Below is a listing. Return the lines from the one that contains "gray semicircle: (116, 70)" to the one that contains "gray semicircle: (233, 194)", both ends included, verbatim and with no pictures.

:: THE DATA

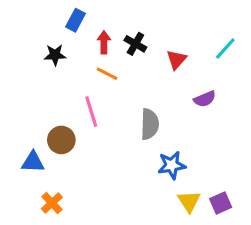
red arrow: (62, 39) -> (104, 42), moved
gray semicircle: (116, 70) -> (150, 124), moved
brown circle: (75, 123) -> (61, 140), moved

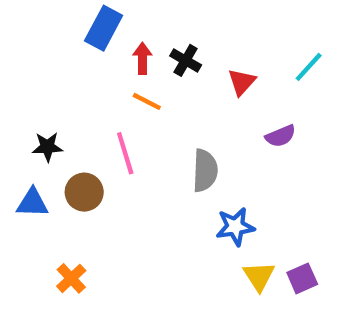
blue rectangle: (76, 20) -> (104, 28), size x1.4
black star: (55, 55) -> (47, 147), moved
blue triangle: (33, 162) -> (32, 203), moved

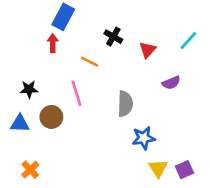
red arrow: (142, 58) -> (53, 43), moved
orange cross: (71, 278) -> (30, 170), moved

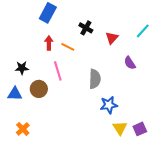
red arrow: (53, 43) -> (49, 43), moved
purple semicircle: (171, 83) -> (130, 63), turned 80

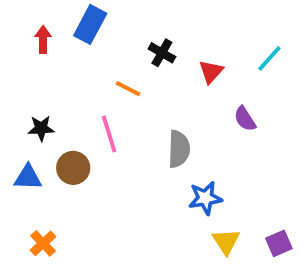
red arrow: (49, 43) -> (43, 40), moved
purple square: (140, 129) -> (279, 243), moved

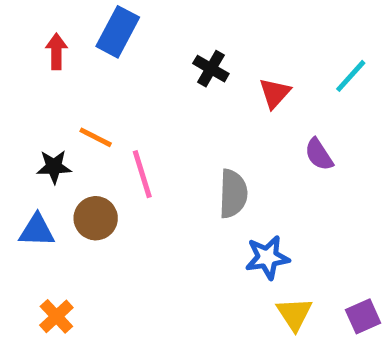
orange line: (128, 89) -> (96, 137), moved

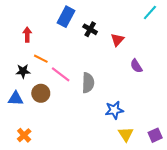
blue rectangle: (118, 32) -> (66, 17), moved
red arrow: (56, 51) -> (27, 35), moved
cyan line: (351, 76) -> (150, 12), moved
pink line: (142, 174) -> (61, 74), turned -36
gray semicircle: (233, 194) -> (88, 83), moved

::::
:: THE DATA

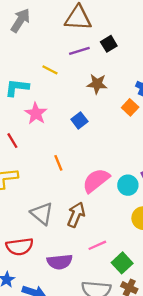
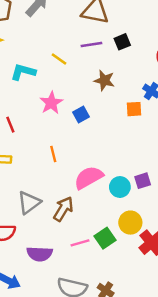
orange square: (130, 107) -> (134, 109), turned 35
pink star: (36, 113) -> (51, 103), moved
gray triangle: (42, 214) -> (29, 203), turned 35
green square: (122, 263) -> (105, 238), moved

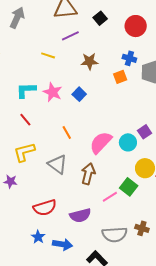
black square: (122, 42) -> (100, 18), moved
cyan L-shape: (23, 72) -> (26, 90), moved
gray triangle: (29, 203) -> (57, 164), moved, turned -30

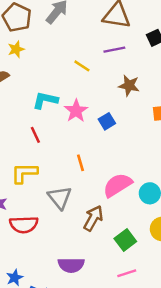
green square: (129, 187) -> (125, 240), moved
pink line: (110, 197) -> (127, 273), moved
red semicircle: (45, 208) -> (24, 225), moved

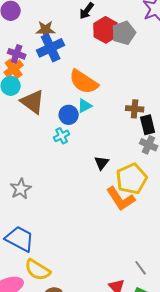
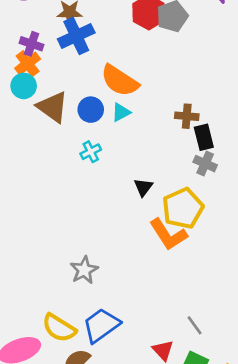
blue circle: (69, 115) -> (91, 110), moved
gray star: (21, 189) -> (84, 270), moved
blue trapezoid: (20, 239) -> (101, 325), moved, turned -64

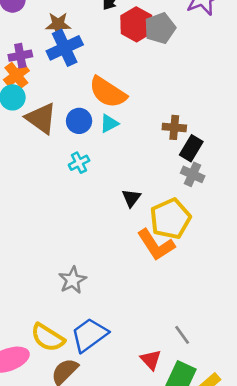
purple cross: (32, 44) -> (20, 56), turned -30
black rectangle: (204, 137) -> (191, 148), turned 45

::::

TASK RESULT:
gray semicircle: (116, 70) -> (150, 124), moved
brown circle: (75, 123) -> (61, 140), moved

blue rectangle: (76, 20) -> (104, 28), size x1.4
black star: (55, 55) -> (47, 147), moved
blue triangle: (33, 162) -> (32, 203), moved

red arrow: (142, 58) -> (53, 43), moved
orange cross: (71, 278) -> (30, 170), moved

red arrow: (53, 43) -> (49, 43), moved
purple semicircle: (171, 83) -> (130, 63), turned 80

red arrow: (49, 43) -> (43, 40), moved
purple square: (140, 129) -> (279, 243), moved

orange line: (128, 89) -> (96, 137), moved

blue rectangle: (118, 32) -> (66, 17), moved
red arrow: (56, 51) -> (27, 35), moved
cyan line: (351, 76) -> (150, 12), moved
pink line: (142, 174) -> (61, 74), turned -36
gray semicircle: (233, 194) -> (88, 83), moved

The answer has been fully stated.